*Input for this task:*
----------

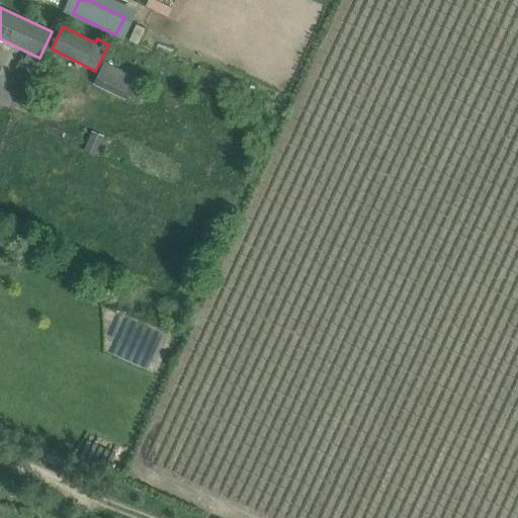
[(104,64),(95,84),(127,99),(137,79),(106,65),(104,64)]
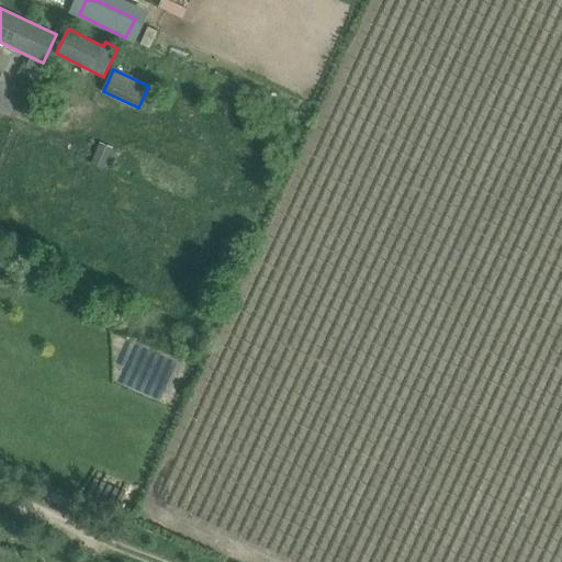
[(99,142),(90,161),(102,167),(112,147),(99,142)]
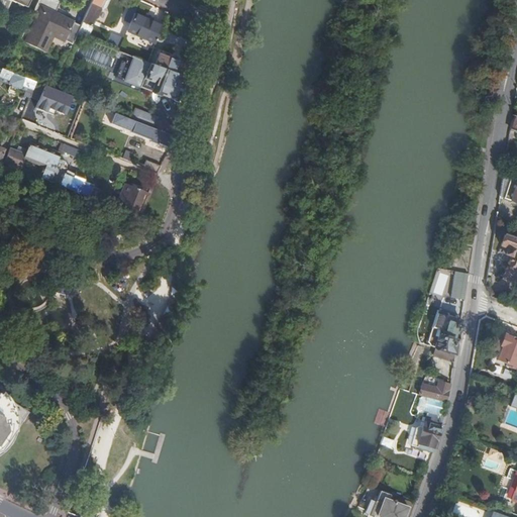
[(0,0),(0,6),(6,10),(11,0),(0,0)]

----------

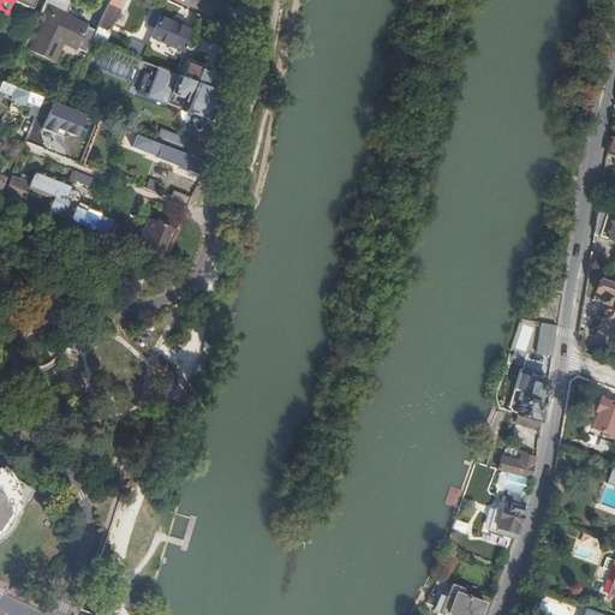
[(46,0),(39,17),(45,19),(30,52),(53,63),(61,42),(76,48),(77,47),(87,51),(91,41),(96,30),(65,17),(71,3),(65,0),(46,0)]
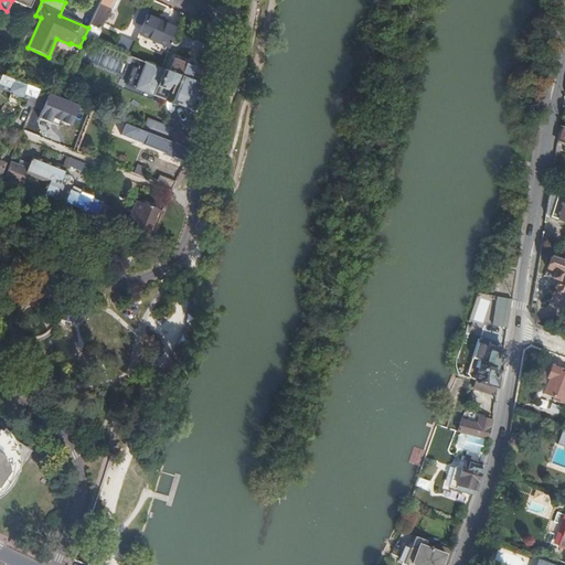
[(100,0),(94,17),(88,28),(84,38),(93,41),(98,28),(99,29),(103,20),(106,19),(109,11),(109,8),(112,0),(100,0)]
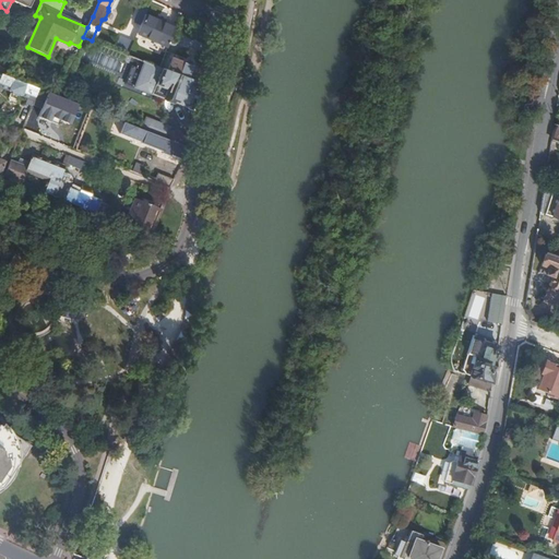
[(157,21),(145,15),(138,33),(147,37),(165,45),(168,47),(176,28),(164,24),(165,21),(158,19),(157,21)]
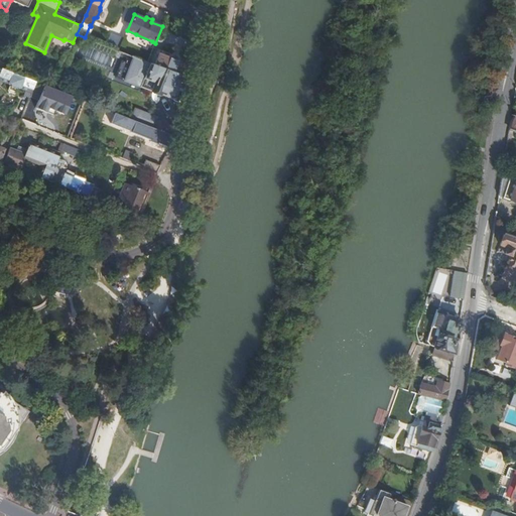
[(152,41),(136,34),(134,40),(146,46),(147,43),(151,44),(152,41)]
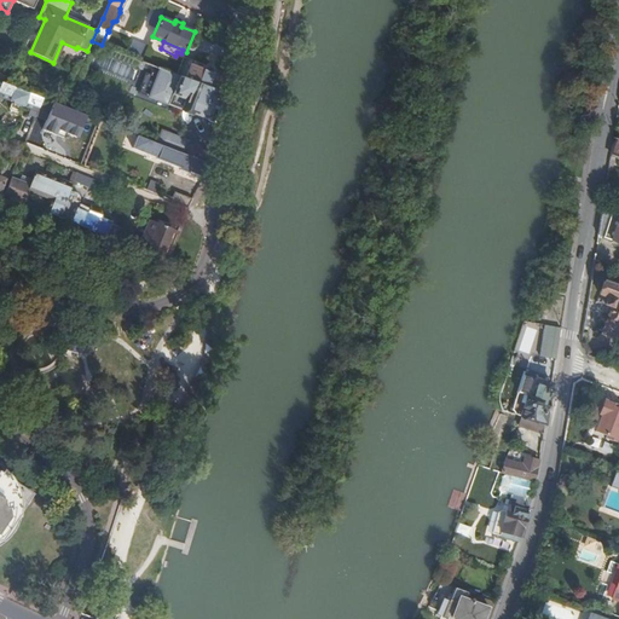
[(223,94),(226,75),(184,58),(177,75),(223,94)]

----------

*What the exercise asks:*
Output exactly the lines above that lie between the line with "[(152,41),(136,34),(134,40),(146,46),(147,43),(151,44),(152,41)]" and the line with "[(223,94),(226,75),(184,58),(177,75),(223,94)]", those two lines included, and no pictures.

*Finished task:*
[(152,41),(136,34),(134,40),(146,46),(147,43),(151,44),(152,41)]
[(223,94),(226,75),(184,58),(177,75),(223,94)]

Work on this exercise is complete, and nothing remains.